The required result is every line of the records that includes "rectangle".

==== Extracted information

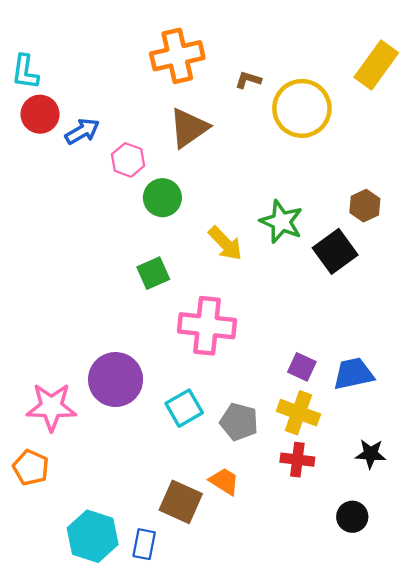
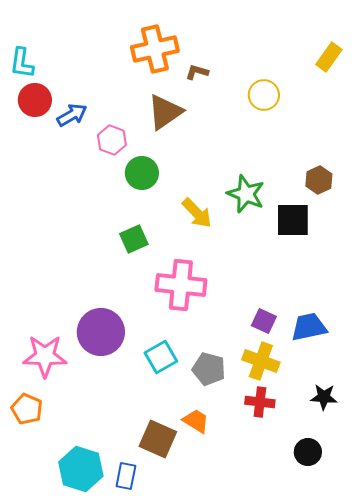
yellow rectangle: (376, 65) -> (329, 57), size x0.7
brown L-shape: (248, 80) -> (197, 72), moved
yellow circle: (302, 108) -> (264, 95), size x0.6
black square: (335, 251) -> (293, 220), turned 36

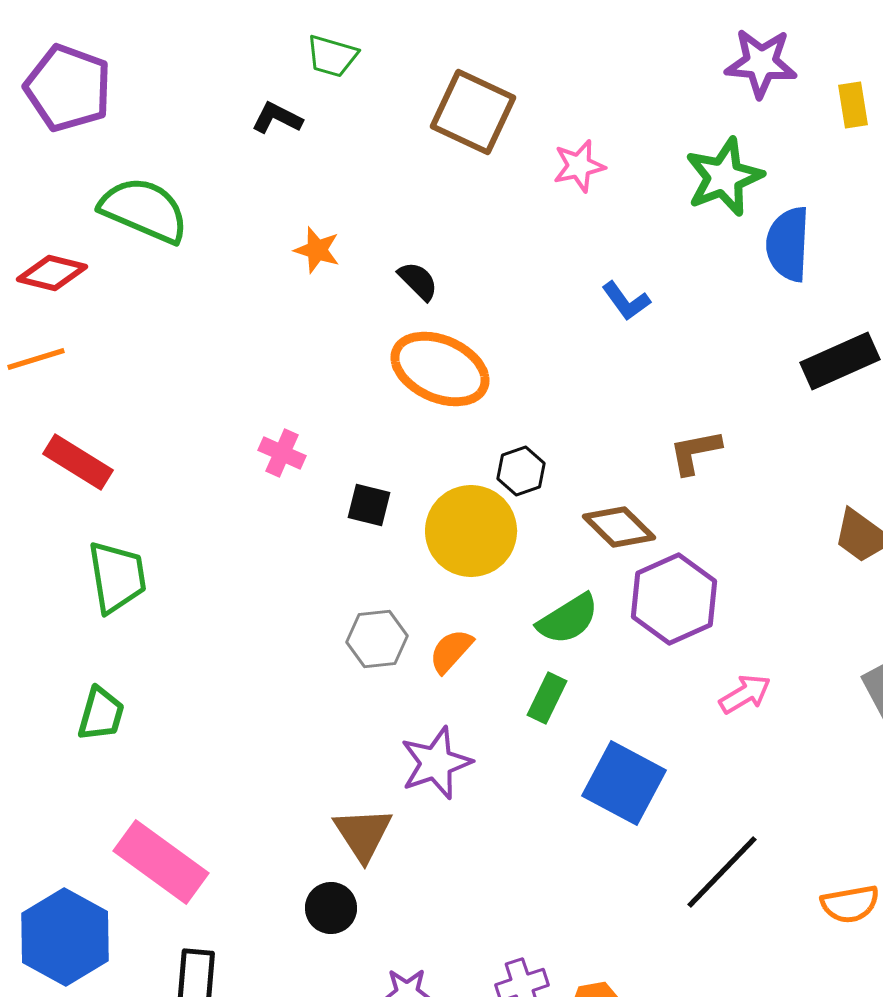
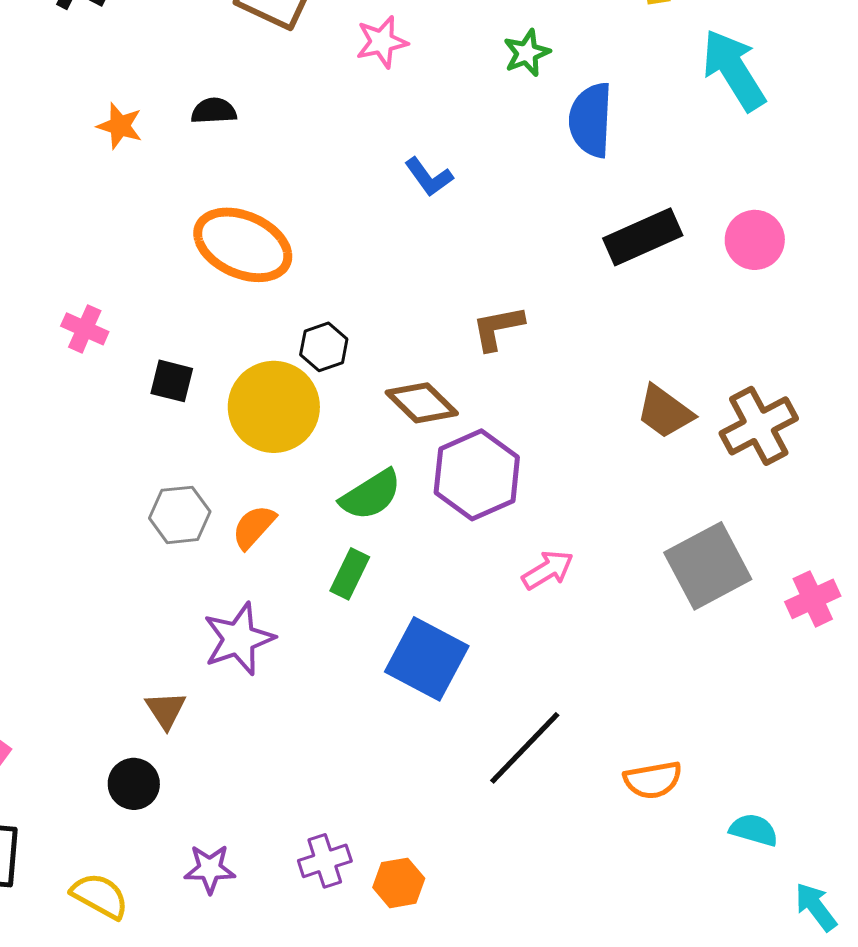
green star: (724, 177) -> (527, 53), size x0.6
black semicircle: (418, 281) -> (214, 111), moved, turned -48
brown triangle: (363, 834) -> (166, 710), size x0.7

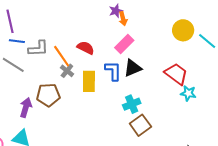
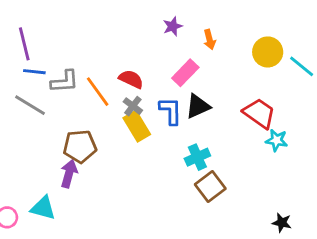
orange arrow: (123, 19) -> (210, 40), moved
gray cross: (67, 71) -> (133, 106), moved
yellow rectangle: (89, 81) -> (137, 126), turned -30
purple arrow: (26, 108) -> (69, 174), moved

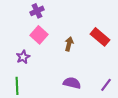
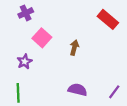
purple cross: (37, 11) -> (26, 13), moved
red rectangle: (100, 37) -> (108, 19), moved

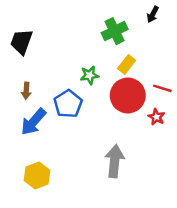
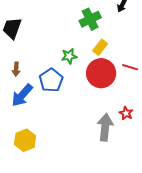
red star: (156, 117) -> (126, 113), moved
gray arrow: (115, 161) -> (105, 127), moved

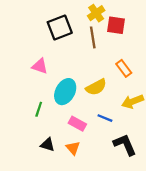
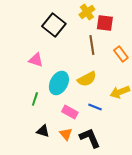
black square: (60, 27) -> (54, 25), turned -30
brown line: (93, 37) -> (92, 45), moved
orange rectangle: (124, 68) -> (121, 54), moved
black L-shape: (125, 145) -> (90, 138), moved

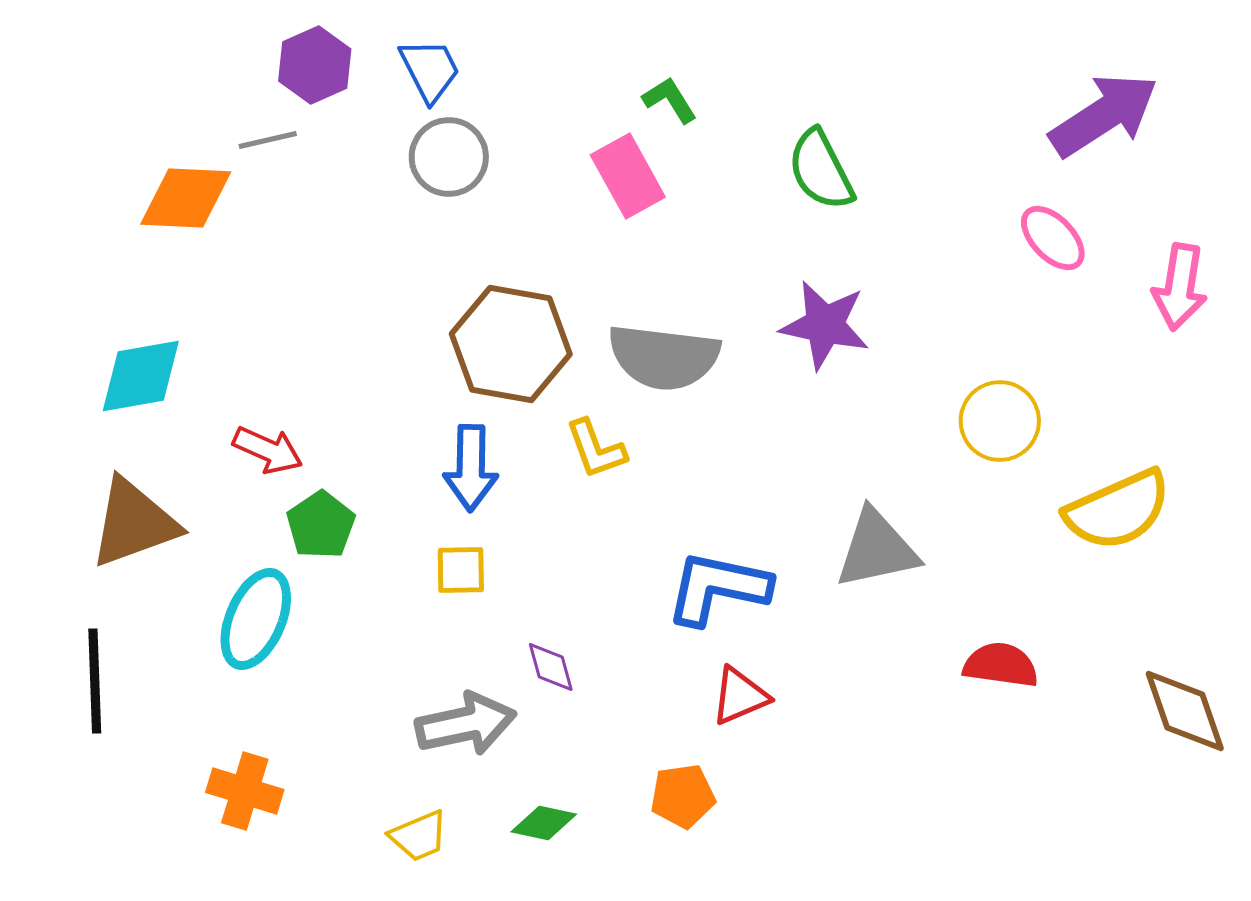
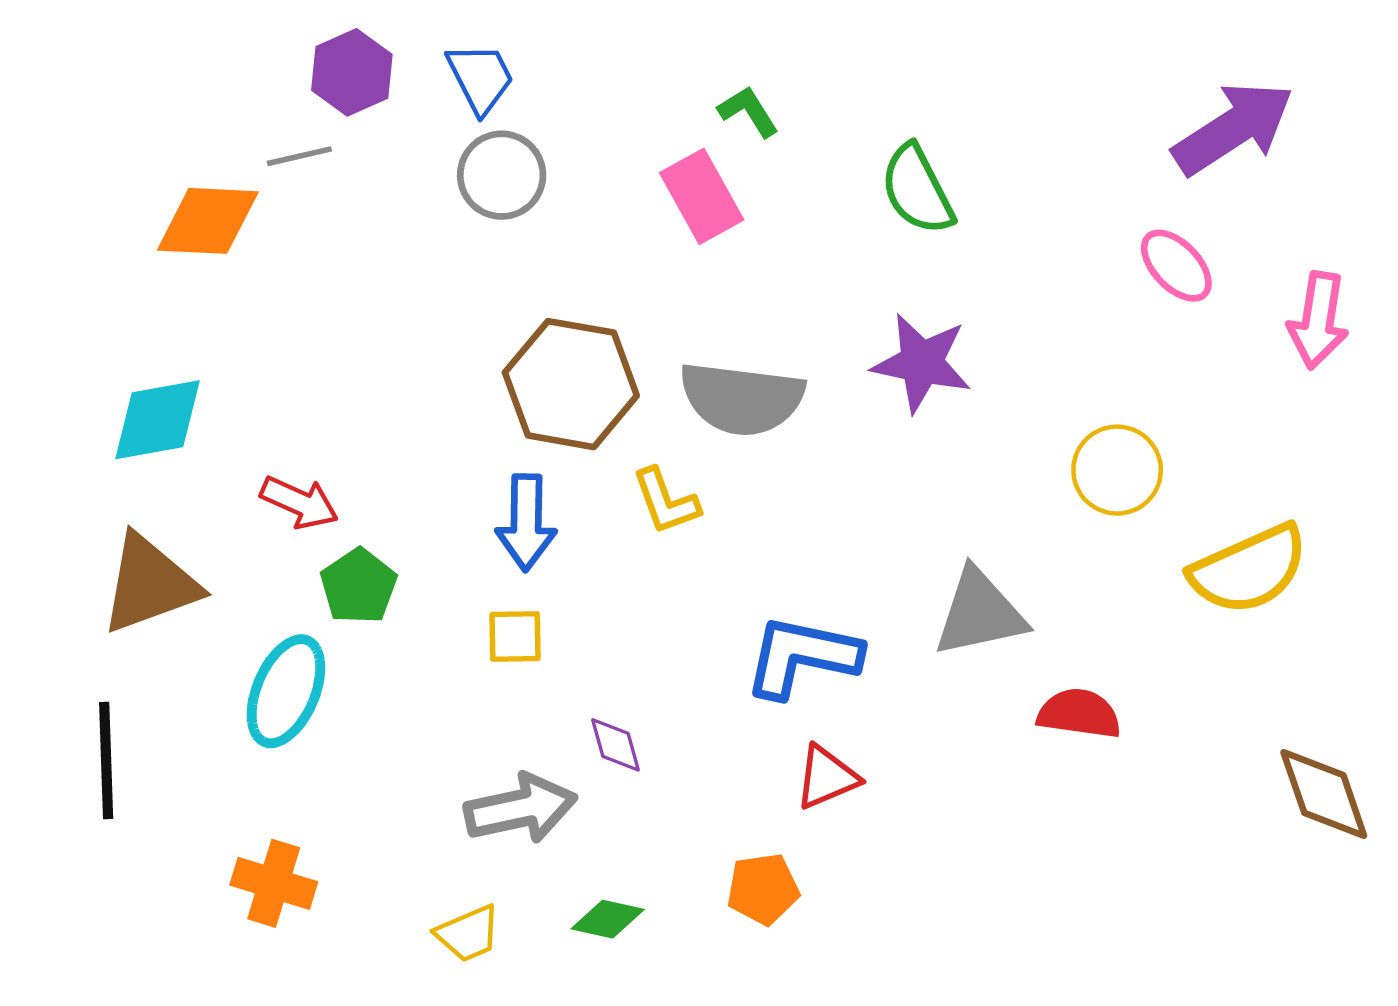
red semicircle: (1001, 665) -> (1079, 714), moved

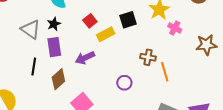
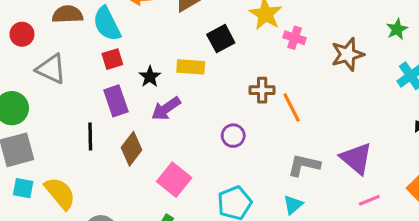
red square: (90, 21) -> (112, 59), moved, turned 32
black star: (54, 24) -> (150, 77), moved
gray triangle: (31, 29) -> (51, 69), moved
yellow rectangle: (106, 34) -> (191, 67), turned 42

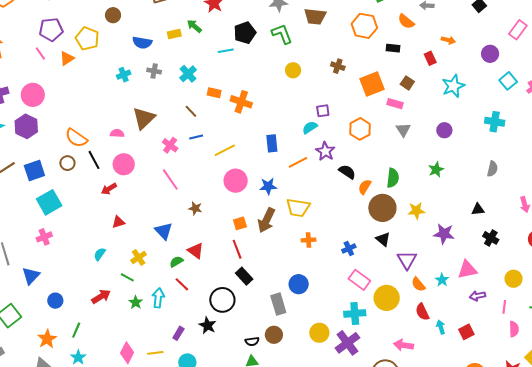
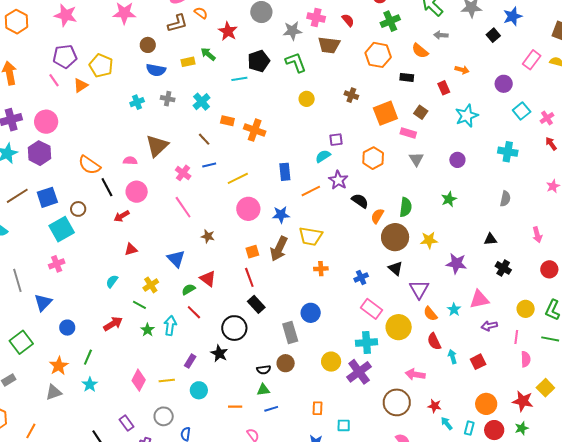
brown circle: (113, 15) -> (148, 45), moved
brown circle: (67, 163) -> (78, 209), moved

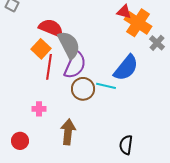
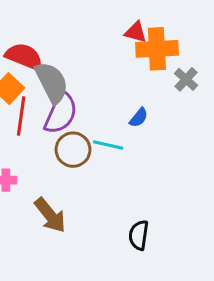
orange cross: (138, 23) -> (157, 49), turned -36
blue semicircle: (126, 68) -> (139, 118), size x0.5
brown arrow: (68, 132) -> (50, 215), turned 135

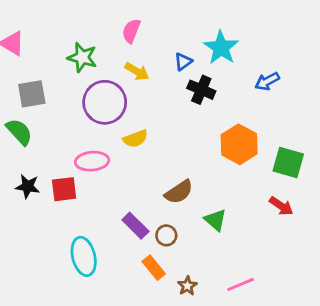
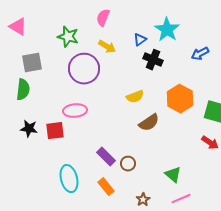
green semicircle: (19, 132) -> (23, 90), turned 50
yellow semicircle: (135, 139) -> (135, 97), moved
brown semicircle: (179, 192) -> (149, 123), moved
green triangle: (215, 220) -> (173, 175), moved
orange rectangle: (154, 268) -> (106, 187), moved

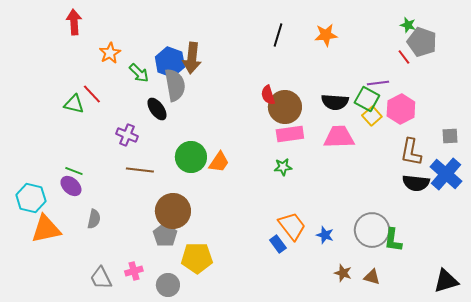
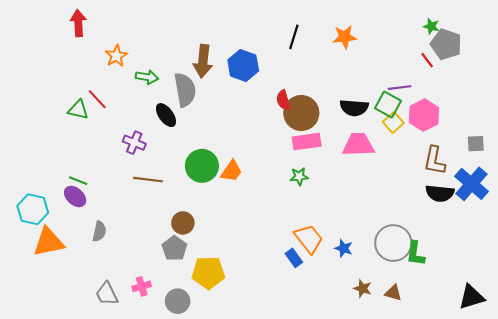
blue hexagon: (170, 62) -> (243, 65), moved
green arrow: (139, 73) -> (147, 77), turned -35
brown circle: (173, 211) -> (183, 223), size x0.6

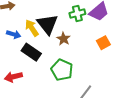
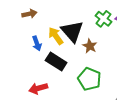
green cross: (77, 14) -> (103, 19), turned -35
blue arrow: (14, 34) -> (37, 43), turned 56

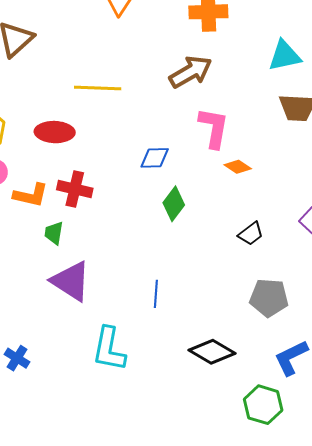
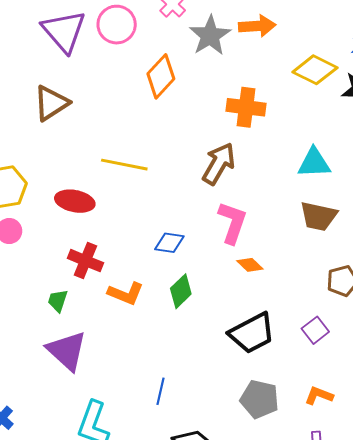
brown arrow: (191, 72) -> (219, 164), turned -39
orange L-shape: (31, 195) -> (126, 293), moved
black trapezoid: (251, 234) -> (252, 333), size x1.8
blue line: (156, 294) -> (161, 391), moved

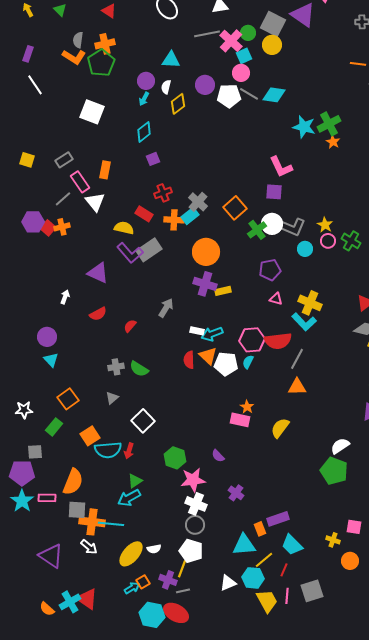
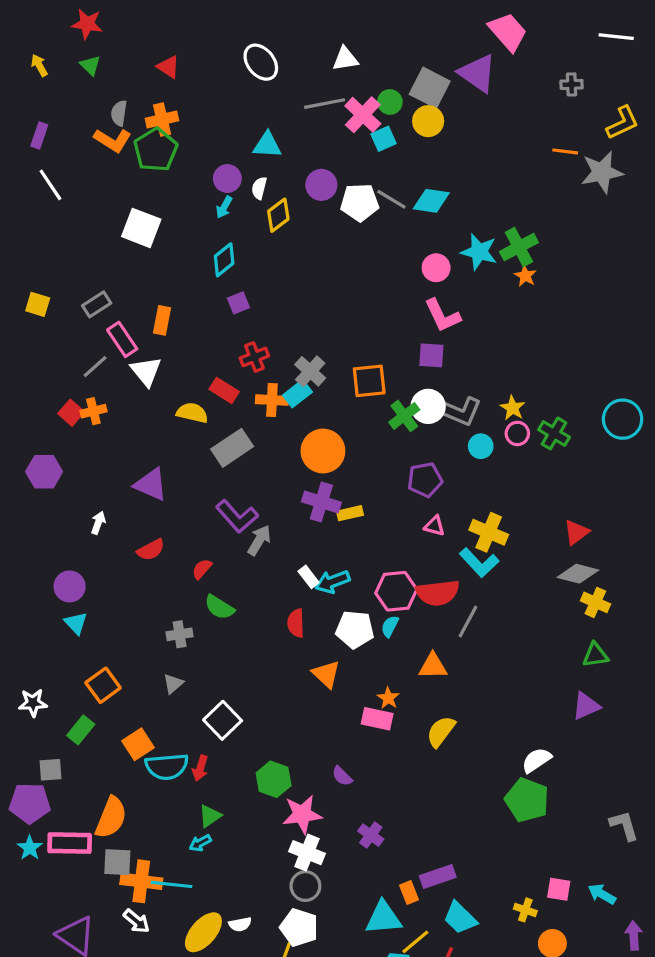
pink circle: (241, 73) -> (436, 268), moved
orange square: (235, 208) -> (369, 381), turned 35
purple hexagon: (33, 222) -> (44, 472), moved
purple L-shape: (130, 253) -> (237, 516), moved
white rectangle: (197, 331) -> (309, 577), turned 40
orange triangle: (208, 356) -> (326, 674), moved
green semicircle: (139, 369) -> (219, 607), moved
orange triangle: (297, 387) -> (433, 666), moved
pink rectangle: (47, 498) -> (70, 843), size x1.5
cyan arrow: (129, 498) -> (200, 843), size x0.6
cyan star: (22, 501) -> (30, 848), size x0.7

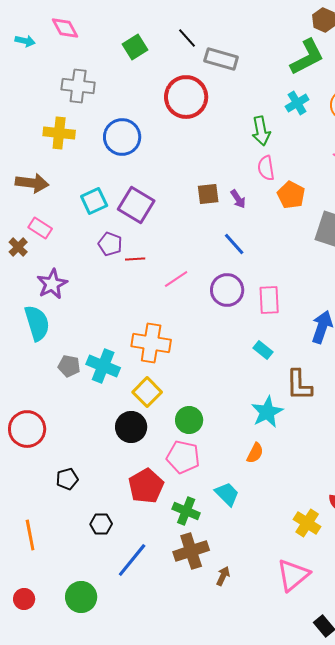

========

Reply -
yellow rectangle: (376, 65) -> (329, 57), size x0.7
yellow rectangle: (89, 81) -> (137, 126), turned -30
red rectangle: (100, 37) -> (108, 19), moved
orange rectangle: (124, 68) -> (121, 54), moved
yellow rectangle: (106, 34) -> (191, 67), turned 42
orange rectangle: (154, 268) -> (106, 187), moved
white rectangle: (197, 331) -> (309, 577), turned 40
pink rectangle: (47, 498) -> (70, 843), size x1.5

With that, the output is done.